Description of the task
Output each entry verbatim and exclude every picture from it.

■ ■ ■ ■ ■

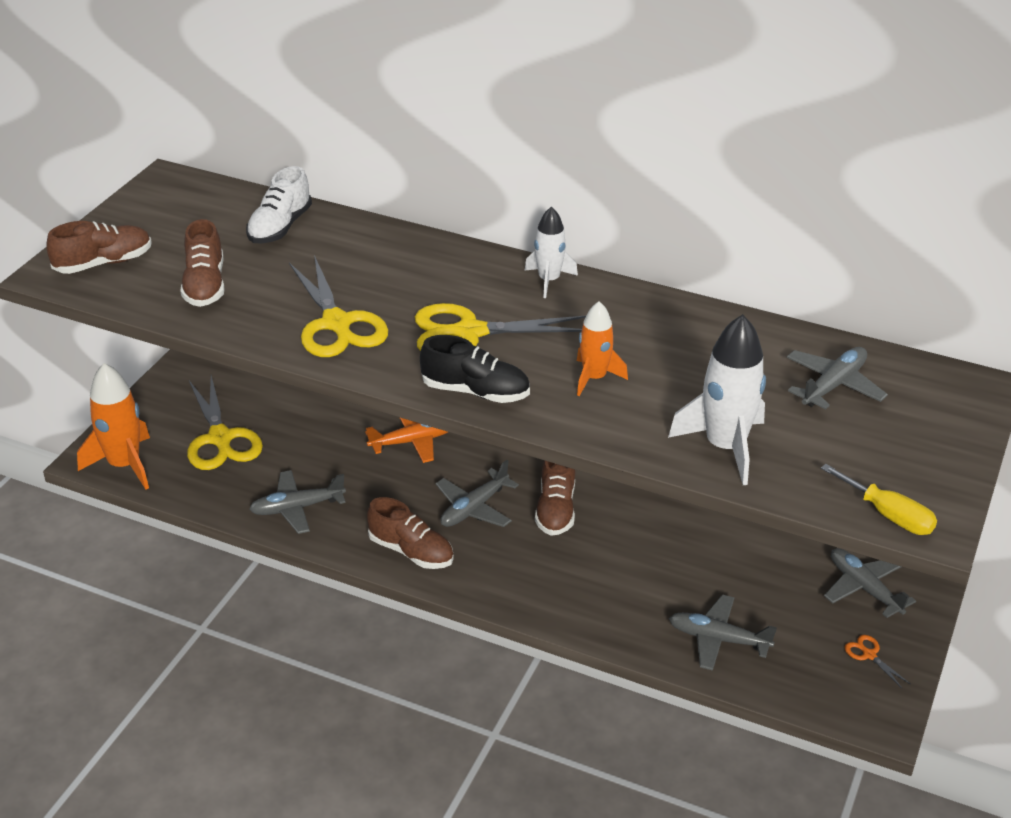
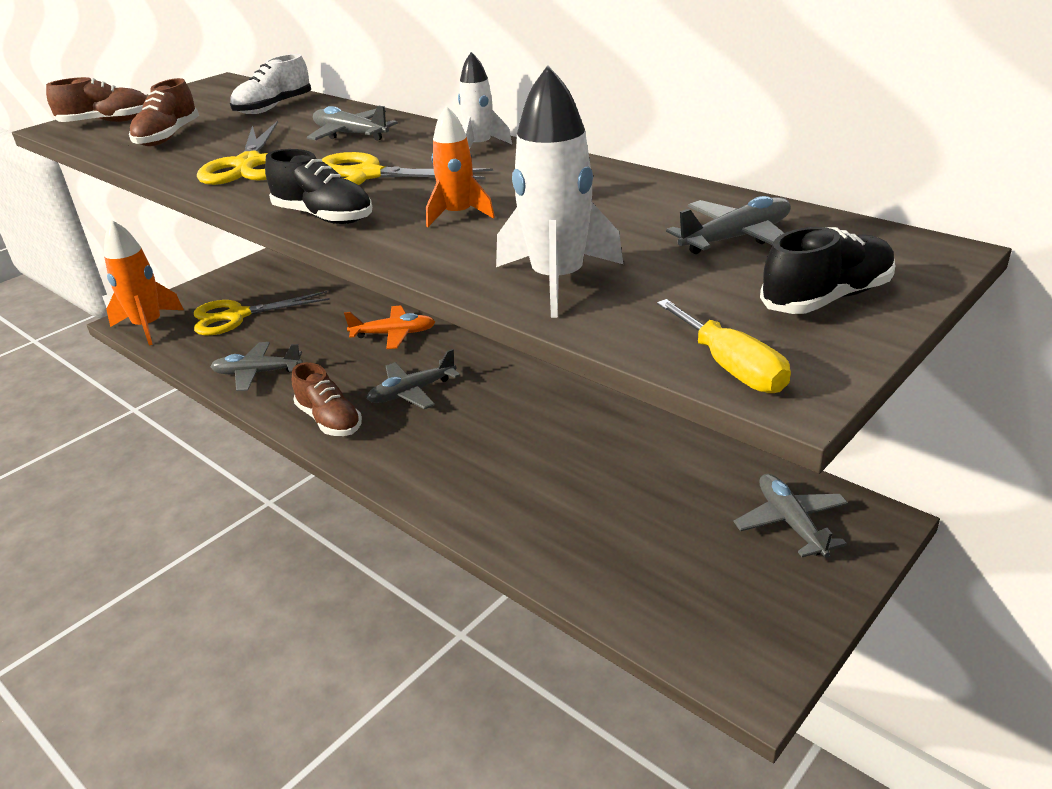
camera: 20 degrees right, 5 degrees down
(220, 438) = (237, 316): yellow scissors -> yellow scissors turned 75 degrees clockwise
(556, 509) = (489, 403): brown shoe -> none
(718, 639) = (590, 549): grey plane -> grey plane (350, 134)
(869, 655) = (767, 598): orange scissors -> none
(923, 443) = (826, 298): none -> black shoe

■ ■ ■ ■ ■

Task answer
camera: 20 degrees right, 5 degrees down
(220, 438) = (237, 316): yellow scissors -> yellow scissors turned 75 degrees clockwise
(556, 509) = (489, 403): brown shoe -> none
(718, 639) = (590, 549): grey plane -> grey plane (350, 134)
(869, 655) = (767, 598): orange scissors -> none
(923, 443) = (826, 298): none -> black shoe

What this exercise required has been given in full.